**Recorded data:**

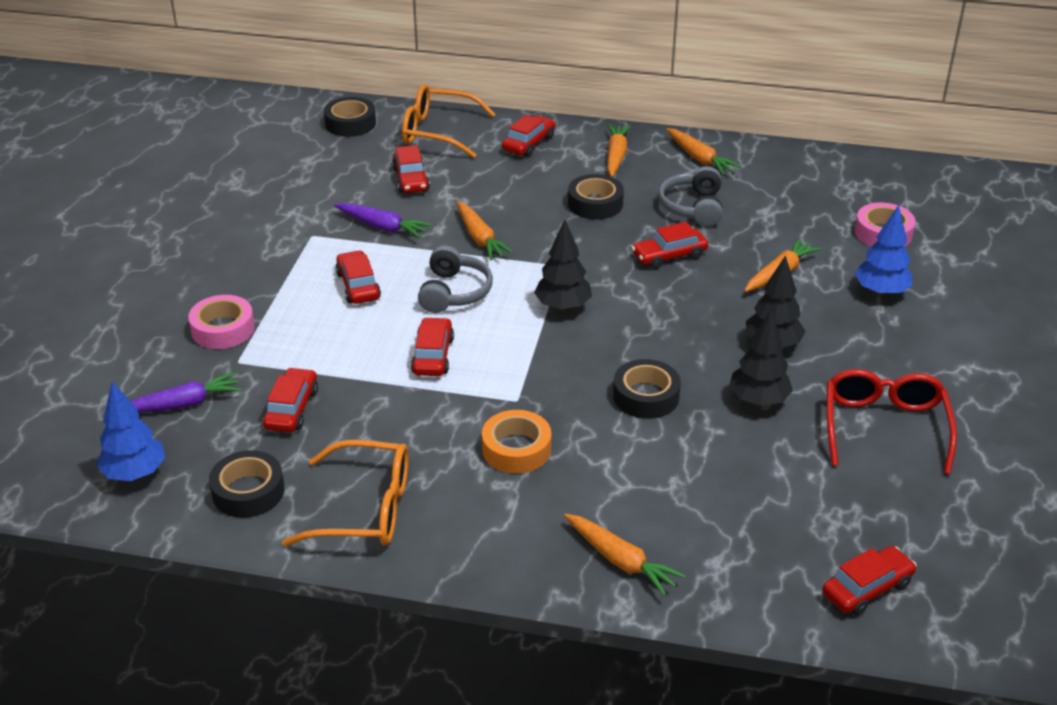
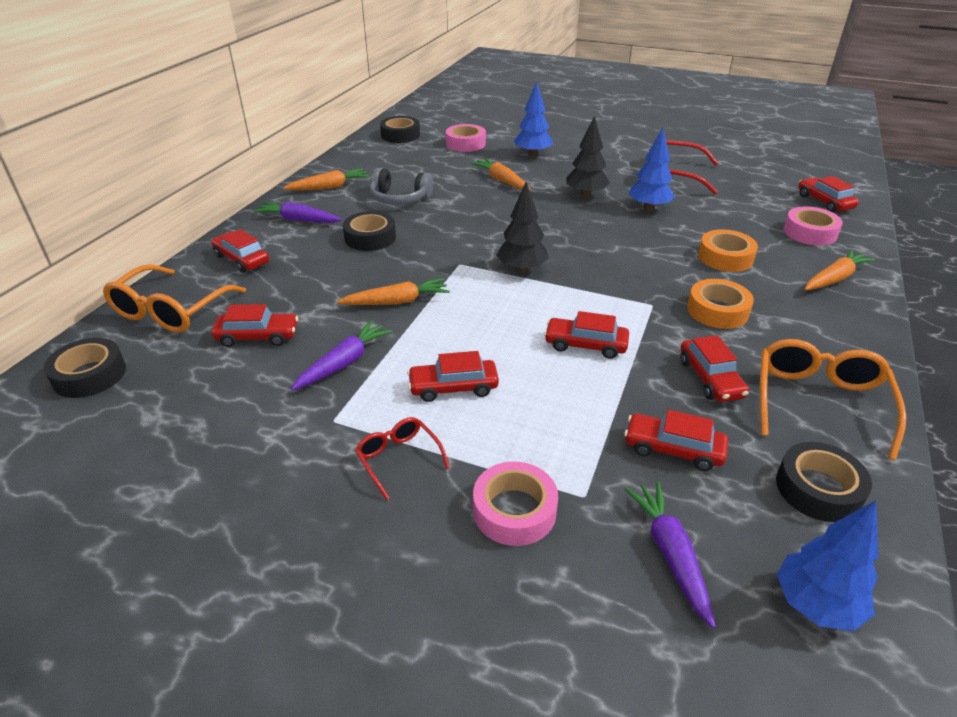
camera: 80 degrees left, 0 degrees up
(272, 271) = (399, 459): none -> red glasses
(454, 292) = (484, 324): grey headphones -> none
(616, 156) = (299, 220): orange carrot -> purple carrot
(643, 464) = (725, 257): none -> orange tape
(646, 396) = (645, 247): black tape -> black tape (400, 135)
(669, 256) = (463, 216): red car -> red car (710, 378)
(748, 555) = (810, 232): none -> pink tape
(758, 400) = (649, 208): black tree -> blue tree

**What the exercise asks:** All of the lines above that carry the string "black" need to be found and copied.

**Response:**
(646, 396) = (645, 247): black tape -> black tape (400, 135)
(758, 400) = (649, 208): black tree -> blue tree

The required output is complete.